*Exercise*
Would you please write out the records below exactly as they appear?

Dataset excerpts:
──────────

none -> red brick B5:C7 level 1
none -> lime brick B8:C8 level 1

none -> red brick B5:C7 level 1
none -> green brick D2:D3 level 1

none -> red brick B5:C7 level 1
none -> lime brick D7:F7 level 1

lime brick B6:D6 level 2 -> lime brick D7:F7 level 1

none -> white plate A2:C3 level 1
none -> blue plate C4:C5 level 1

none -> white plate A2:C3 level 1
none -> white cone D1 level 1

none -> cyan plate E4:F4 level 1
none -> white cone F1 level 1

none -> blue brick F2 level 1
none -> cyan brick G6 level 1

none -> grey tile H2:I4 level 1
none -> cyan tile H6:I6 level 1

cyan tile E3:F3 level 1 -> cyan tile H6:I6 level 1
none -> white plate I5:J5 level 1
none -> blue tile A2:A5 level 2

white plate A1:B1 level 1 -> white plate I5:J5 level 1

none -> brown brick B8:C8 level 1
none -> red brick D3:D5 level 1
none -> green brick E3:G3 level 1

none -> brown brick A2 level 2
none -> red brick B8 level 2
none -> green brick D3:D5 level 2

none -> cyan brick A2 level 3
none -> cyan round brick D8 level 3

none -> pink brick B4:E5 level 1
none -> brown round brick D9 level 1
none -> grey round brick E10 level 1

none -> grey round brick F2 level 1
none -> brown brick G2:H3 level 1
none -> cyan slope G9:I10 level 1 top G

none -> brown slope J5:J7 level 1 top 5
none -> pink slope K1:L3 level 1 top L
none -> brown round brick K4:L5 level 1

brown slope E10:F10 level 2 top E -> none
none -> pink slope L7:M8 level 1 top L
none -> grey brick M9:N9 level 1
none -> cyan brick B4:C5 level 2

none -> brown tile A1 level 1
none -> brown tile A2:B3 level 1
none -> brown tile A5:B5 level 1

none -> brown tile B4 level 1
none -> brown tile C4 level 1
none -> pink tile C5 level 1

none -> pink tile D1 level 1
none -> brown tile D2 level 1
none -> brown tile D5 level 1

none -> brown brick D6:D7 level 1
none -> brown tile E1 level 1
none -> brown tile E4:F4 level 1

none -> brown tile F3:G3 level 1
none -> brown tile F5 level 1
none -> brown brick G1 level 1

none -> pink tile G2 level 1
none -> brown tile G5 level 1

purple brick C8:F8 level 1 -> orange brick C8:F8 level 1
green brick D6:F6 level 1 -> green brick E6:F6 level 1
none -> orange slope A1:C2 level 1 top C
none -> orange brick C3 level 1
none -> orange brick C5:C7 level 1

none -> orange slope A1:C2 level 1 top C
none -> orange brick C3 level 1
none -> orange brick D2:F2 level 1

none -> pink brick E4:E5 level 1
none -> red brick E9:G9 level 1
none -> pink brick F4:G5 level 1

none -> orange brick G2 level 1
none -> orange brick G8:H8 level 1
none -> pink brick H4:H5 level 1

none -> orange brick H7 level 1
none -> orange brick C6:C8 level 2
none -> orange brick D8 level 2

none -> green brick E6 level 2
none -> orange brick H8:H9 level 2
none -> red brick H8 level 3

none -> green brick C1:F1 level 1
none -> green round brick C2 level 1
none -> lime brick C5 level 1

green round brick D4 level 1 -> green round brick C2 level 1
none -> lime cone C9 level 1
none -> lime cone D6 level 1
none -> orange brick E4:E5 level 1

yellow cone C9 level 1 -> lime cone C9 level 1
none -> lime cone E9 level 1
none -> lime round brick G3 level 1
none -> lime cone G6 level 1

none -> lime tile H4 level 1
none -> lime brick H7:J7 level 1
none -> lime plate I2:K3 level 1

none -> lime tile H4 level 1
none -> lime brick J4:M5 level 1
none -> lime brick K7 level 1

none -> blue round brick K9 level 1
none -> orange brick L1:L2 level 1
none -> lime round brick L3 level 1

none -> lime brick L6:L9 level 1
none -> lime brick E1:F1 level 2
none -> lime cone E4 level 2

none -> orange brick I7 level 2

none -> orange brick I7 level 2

──────────

*Your solution*
none -> red brick B5:C7 level 1
none -> lime brick B8:C8 level 1

none -> red brick B5:C7 level 1
none -> green brick D2:D3 level 1

none -> red brick B5:C7 level 1
none -> lime brick D7:F7 level 1

lime brick B6:D6 level 2 -> lime brick D7:F7 level 1

none -> white plate A2:C3 level 1
none -> blue plate C4:C5 level 1

none -> white plate A2:C3 level 1
none -> white cone D1 level 1

none -> cyan plate E4:F4 level 1
none -> white cone F1 level 1

none -> blue brick F2 level 1
none -> cyan brick G6 level 1

none -> grey tile H2:I4 level 1
none -> cyan tile H6:I6 level 1

cyan tile E3:F3 level 1 -> cyan tile H6:I6 level 1
none -> white plate I5:J5 level 1
none -> blue tile A2:A5 level 2

white plate A1:B1 level 1 -> white plate I5:J5 level 1

none -> brown brick B8:C8 level 1
none -> red brick D3:D5 level 1
none -> green brick E3:G3 level 1

none -> brown brick A2 level 2
none -> red brick B8 level 2
none -> green brick D3:D5 level 2

none -> cyan brick A2 level 3
none -> cyan round brick D8 level 3

none -> pink brick B4:E5 level 1
none -> brown round brick D9 level 1
none -> grey round brick E10 level 1

none -> grey round brick F2 level 1
none -> brown brick G2:H3 level 1
none -> cyan slope G9:I10 level 1 top G

none -> brown slope J5:J7 level 1 top 5
none -> pink slope K1:L3 level 1 top L
none -> brown round brick K4:L5 level 1

brown slope E10:F10 level 2 top E -> none
none -> pink slope L7:M8 level 1 top L
none -> grey brick M9:N9 level 1
none -> cyan brick B4:C5 level 2

none -> brown tile A1 level 1
none -> brown tile A2:B3 level 1
none -> brown tile A5:B5 level 1

none -> brown tile B4 level 1
none -> brown tile C4 level 1
none -> pink tile C5 level 1

none -> pink tile D1 level 1
none -> brown tile D2 level 1
none -> brown tile D5 level 1

none -> brown brick D6:D7 level 1
none -> brown tile E1 level 1
none -> brown tile E4:F4 level 1

none -> brown tile F3:G3 level 1
none -> brown tile F5 level 1
none -> brown brick G1 level 1

none -> pink tile G2 level 1
none -> brown tile G5 level 1

purple brick C8:F8 level 1 -> orange brick C8:F8 level 1
green brick D6:F6 level 1 -> green brick E6:F6 level 1
none -> orange slope A1:C2 level 1 top C
none -> orange brick C3 level 1
none -> orange brick C5:C7 level 1

none -> orange slope A1:C2 level 1 top C
none -> orange brick C3 level 1
none -> orange brick D2:F2 level 1

none -> pink brick E4:E5 level 1
none -> red brick E9:G9 level 1
none -> pink brick F4:G5 level 1

none -> orange brick G2 level 1
none -> orange brick G8:H8 level 1
none -> pink brick H4:H5 level 1

none -> orange brick H7 level 1
none -> orange brick C6:C8 level 2
none -> orange brick D8 level 2

none -> green brick E6 level 2
none -> orange brick H8:H9 level 2
none -> red brick H8 level 3

none -> green brick C1:F1 level 1
none -> green round brick C2 level 1
none -> lime brick C5 level 1

green round brick D4 level 1 -> green round brick C2 level 1
none -> lime cone C9 level 1
none -> lime cone D6 level 1
none -> orange brick E4:E5 level 1

yellow cone C9 level 1 -> lime cone C9 level 1
none -> lime cone E9 level 1
none -> lime round brick G3 level 1
none -> lime cone G6 level 1

none -> lime tile H4 level 1
none -> lime brick H7:J7 level 1
none -> lime plate I2:K3 level 1

none -> lime tile H4 level 1
none -> lime brick J4:M5 level 1
none -> lime brick K7 level 1

none -> blue round brick K9 level 1
none -> orange brick L1:L2 level 1
none -> lime round brick L3 level 1

none -> lime brick L6:L9 level 1
none -> lime brick E1:F1 level 2
none -> lime cone E4 level 2

none -> orange brick I7 level 2

none -> orange brick I7 level 2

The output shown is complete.